### WORK TO COMPLETE
Only some lines are wanted. Transcribe, exactly, the lines below from the line with "pink cactus: 3 -> 4" up to and including the line with "red trophy: 0 -> 2".

### INFORMATION SHOWN
================

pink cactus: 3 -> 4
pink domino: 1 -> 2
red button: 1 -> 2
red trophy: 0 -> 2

================

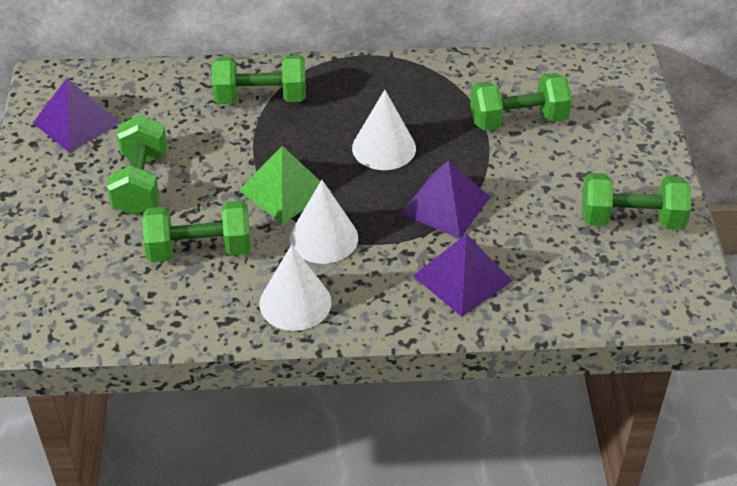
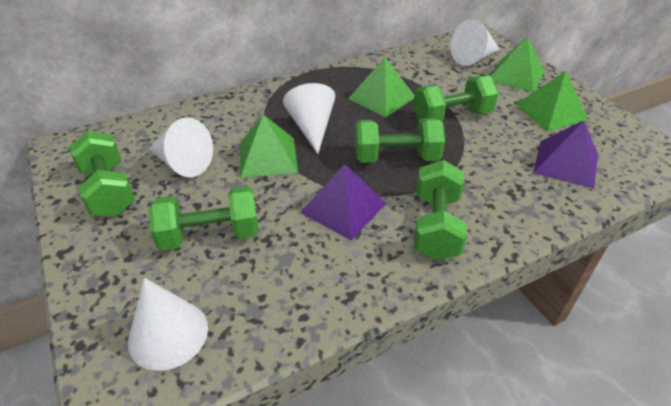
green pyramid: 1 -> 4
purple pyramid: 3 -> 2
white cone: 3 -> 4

================

### ANSWER TO THIS TASK
pink cactus: 3 -> 4
pink domino: 1 -> 2
red button: 1 -> 2
red trophy: 0 -> 2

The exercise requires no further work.